# Information shown:
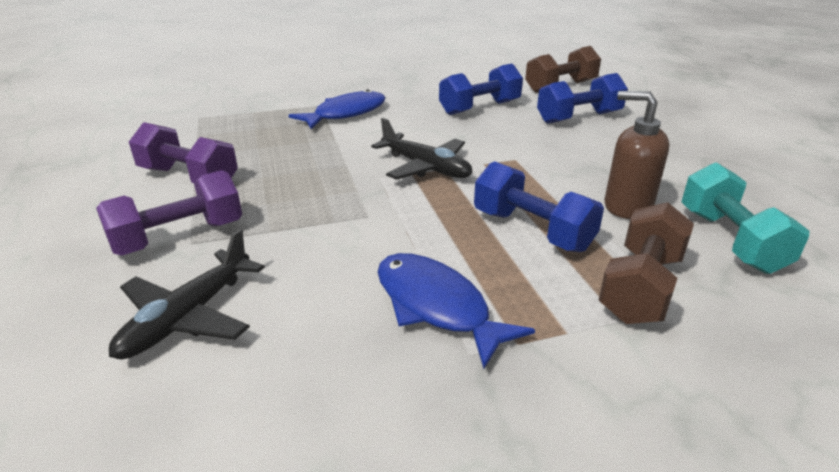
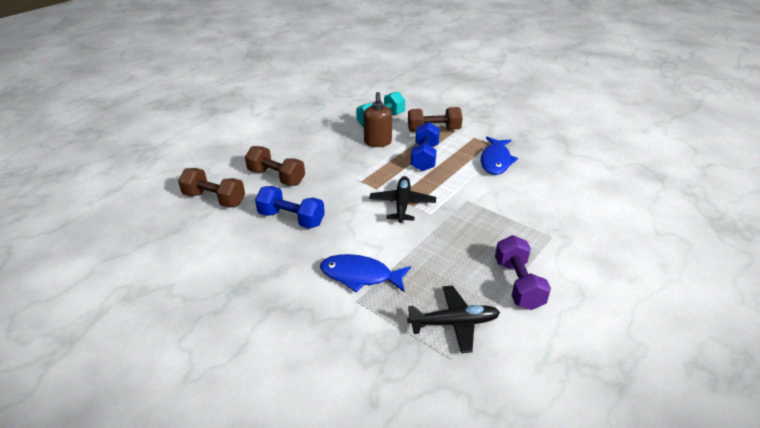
camera: 125 degrees left, 5 degrees up
(179, 237) = (554, 243): purple dumbbell -> none
(188, 317) = (576, 206): black plane -> black plane (454, 323)
(579, 118) = (276, 177): blue dumbbell -> brown dumbbell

# Task brief:
Please copy the lines above exactly as written, apart from any pictures.

# Response:
camera: 125 degrees left, 5 degrees up
(179, 237) = (554, 243): purple dumbbell -> none
(188, 317) = (576, 206): black plane -> black plane (454, 323)
(579, 118) = (276, 177): blue dumbbell -> brown dumbbell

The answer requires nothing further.